EXERCISE PROMPT. Please copy every record exactly as it is written.
★ ★ ★ ★ ★
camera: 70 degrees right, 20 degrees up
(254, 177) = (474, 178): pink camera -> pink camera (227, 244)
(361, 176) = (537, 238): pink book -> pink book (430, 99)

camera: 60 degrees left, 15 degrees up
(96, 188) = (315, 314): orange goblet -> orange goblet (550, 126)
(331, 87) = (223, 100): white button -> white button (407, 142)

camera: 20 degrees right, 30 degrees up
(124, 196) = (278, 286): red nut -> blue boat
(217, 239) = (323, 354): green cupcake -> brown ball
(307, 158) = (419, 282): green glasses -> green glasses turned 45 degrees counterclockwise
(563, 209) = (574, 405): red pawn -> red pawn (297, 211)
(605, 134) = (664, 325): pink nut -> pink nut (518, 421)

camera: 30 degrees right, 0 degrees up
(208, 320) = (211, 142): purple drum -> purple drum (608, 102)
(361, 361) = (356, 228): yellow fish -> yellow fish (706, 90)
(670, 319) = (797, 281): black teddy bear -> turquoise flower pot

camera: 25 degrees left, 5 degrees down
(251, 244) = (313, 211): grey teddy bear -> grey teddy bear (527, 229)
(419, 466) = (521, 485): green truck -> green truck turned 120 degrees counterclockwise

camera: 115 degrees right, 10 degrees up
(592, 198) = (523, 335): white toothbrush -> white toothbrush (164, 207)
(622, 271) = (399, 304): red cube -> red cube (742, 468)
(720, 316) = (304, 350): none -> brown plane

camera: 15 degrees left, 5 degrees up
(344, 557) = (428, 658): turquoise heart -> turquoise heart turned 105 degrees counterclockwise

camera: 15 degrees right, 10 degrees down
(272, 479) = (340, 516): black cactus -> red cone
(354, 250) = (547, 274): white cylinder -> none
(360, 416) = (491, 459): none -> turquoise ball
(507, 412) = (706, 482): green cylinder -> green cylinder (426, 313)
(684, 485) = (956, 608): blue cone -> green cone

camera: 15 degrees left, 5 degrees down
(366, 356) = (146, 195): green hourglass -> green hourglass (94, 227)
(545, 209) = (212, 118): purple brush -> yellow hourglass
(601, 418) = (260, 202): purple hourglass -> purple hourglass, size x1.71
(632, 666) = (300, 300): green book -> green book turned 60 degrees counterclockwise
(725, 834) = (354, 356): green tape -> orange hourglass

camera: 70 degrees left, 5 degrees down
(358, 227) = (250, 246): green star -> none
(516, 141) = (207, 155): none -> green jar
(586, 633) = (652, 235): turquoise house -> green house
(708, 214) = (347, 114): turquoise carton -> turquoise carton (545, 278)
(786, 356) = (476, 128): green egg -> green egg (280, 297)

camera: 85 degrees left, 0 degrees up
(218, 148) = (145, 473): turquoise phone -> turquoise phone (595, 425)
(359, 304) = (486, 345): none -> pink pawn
★ ★ ★ ★ ★
TASK RESPONSE.
camera: 70 degrees right, 20 degrees up
(254, 177) = (474, 178): pink camera -> pink camera (227, 244)
(361, 176) = (537, 238): pink book -> pink book (430, 99)

camera: 60 degrees left, 15 degrees up
(96, 188) = (315, 314): orange goblet -> orange goblet (550, 126)
(331, 87) = (223, 100): white button -> white button (407, 142)

camera: 20 degrees right, 30 degrees up
(124, 196) = (278, 286): red nut -> blue boat
(217, 239) = (323, 354): green cupcake -> brown ball
(307, 158) = (419, 282): green glasses -> green glasses turned 45 degrees counterclockwise
(563, 209) = (574, 405): red pawn -> red pawn (297, 211)
(605, 134) = (664, 325): pink nut -> pink nut (518, 421)

camera: 30 degrees right, 0 degrees up
(208, 320) = (211, 142): purple drum -> purple drum (608, 102)
(361, 361) = (356, 228): yellow fish -> yellow fish (706, 90)
(670, 319) = (797, 281): black teddy bear -> turquoise flower pot

camera: 25 degrees left, 5 degrees down
(251, 244) = (313, 211): grey teddy bear -> grey teddy bear (527, 229)
(419, 466) = (521, 485): green truck -> green truck turned 120 degrees counterclockwise

camera: 115 degrees right, 10 degrees up
(592, 198) = (523, 335): white toothbrush -> white toothbrush (164, 207)
(622, 271) = (399, 304): red cube -> red cube (742, 468)
(720, 316) = (304, 350): none -> brown plane

camera: 15 degrees left, 5 degrees up
(344, 557) = (428, 658): turquoise heart -> turquoise heart turned 105 degrees counterclockwise

camera: 15 degrees right, 10 degrees down
(272, 479) = (340, 516): black cactus -> red cone
(354, 250) = (547, 274): white cylinder -> none
(360, 416) = (491, 459): none -> turquoise ball
(507, 412) = (706, 482): green cylinder -> green cylinder (426, 313)
(684, 485) = (956, 608): blue cone -> green cone

camera: 15 degrees left, 5 degrees down
(366, 356) = (146, 195): green hourglass -> green hourglass (94, 227)
(545, 209) = (212, 118): purple brush -> yellow hourglass
(601, 418) = (260, 202): purple hourglass -> purple hourglass, size x1.71
(632, 666) = (300, 300): green book -> green book turned 60 degrees counterclockwise
(725, 834) = (354, 356): green tape -> orange hourglass

camera: 70 degrees left, 5 degrees down
(358, 227) = (250, 246): green star -> none
(516, 141) = (207, 155): none -> green jar
(586, 633) = (652, 235): turquoise house -> green house
(708, 214) = (347, 114): turquoise carton -> turquoise carton (545, 278)
(786, 356) = (476, 128): green egg -> green egg (280, 297)

camera: 85 degrees left, 0 degrees up
(218, 148) = (145, 473): turquoise phone -> turquoise phone (595, 425)
(359, 304) = (486, 345): none -> pink pawn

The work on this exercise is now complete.